(TASK DESCRIPTION): Output only the entries, exactly as given, without the pictures.

Before-and-after object listings

——————

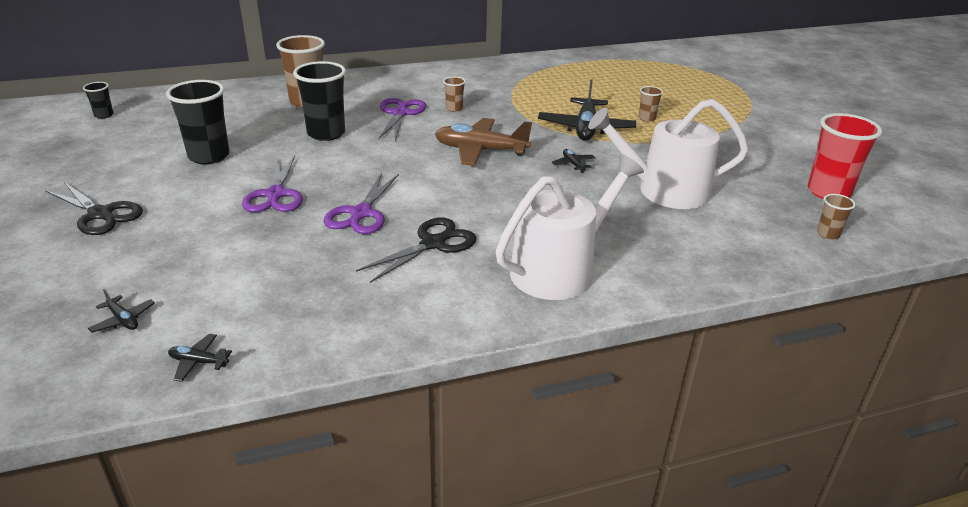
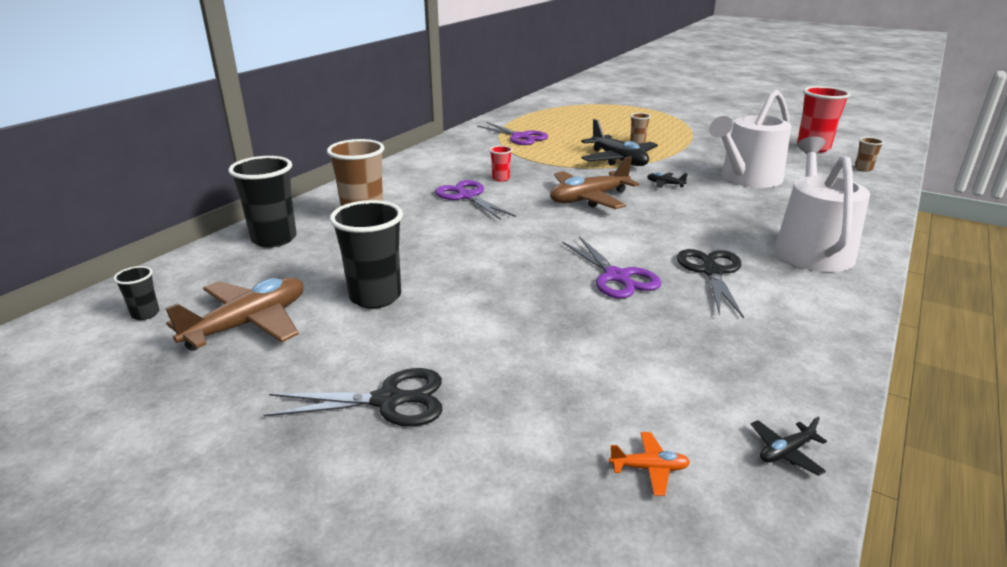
camera: 40 degrees left, 5 degrees down
(123, 320) = (649, 468): black plane -> orange plane
(129, 142) = (248, 324): none -> brown plane
(275, 195) = (518, 297): purple scissors -> purple scissors (521, 137)
(326, 133) = (442, 234): black cup -> black cup (274, 239)
(454, 109) = (500, 178): brown cup -> red cup

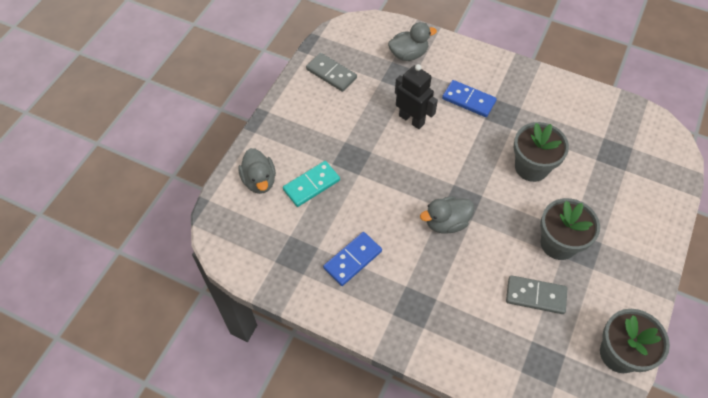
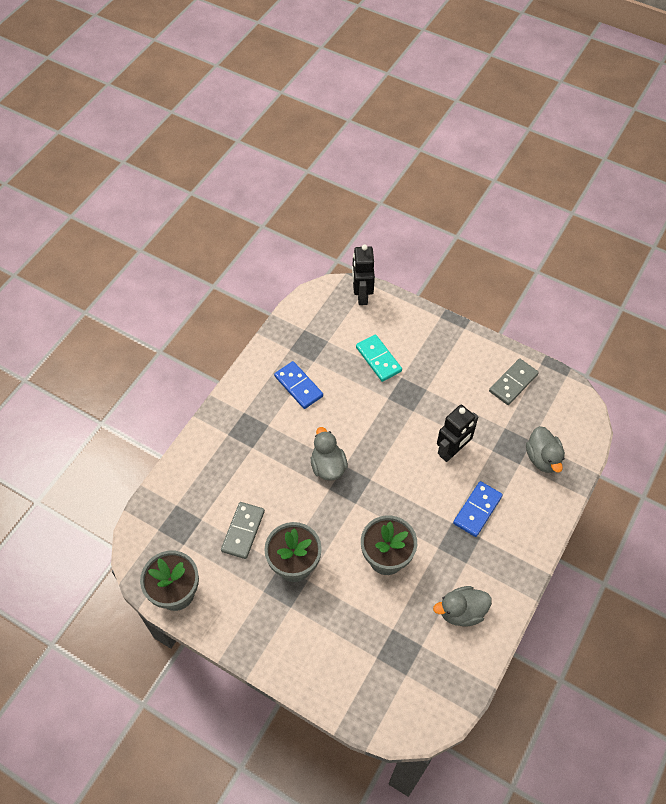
camera: 95 degrees right, 0 degrees up
(225, 206) = (361, 295): none -> black robot
(259, 181) = (386, 320): grey duck -> grey duck (461, 611)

——————

(ANSWER TO THIS TASK):
camera: 40 degrees left, 5 degrees down
(123, 320) = (649, 468): black plane -> orange plane
(129, 142) = (248, 324): none -> brown plane
(275, 195) = (518, 297): purple scissors -> purple scissors (521, 137)
(326, 133) = (442, 234): black cup -> black cup (274, 239)
(454, 109) = (500, 178): brown cup -> red cup

camera: 95 degrees right, 0 degrees up
(225, 206) = (361, 295): none -> black robot
(259, 181) = (386, 320): grey duck -> grey duck (461, 611)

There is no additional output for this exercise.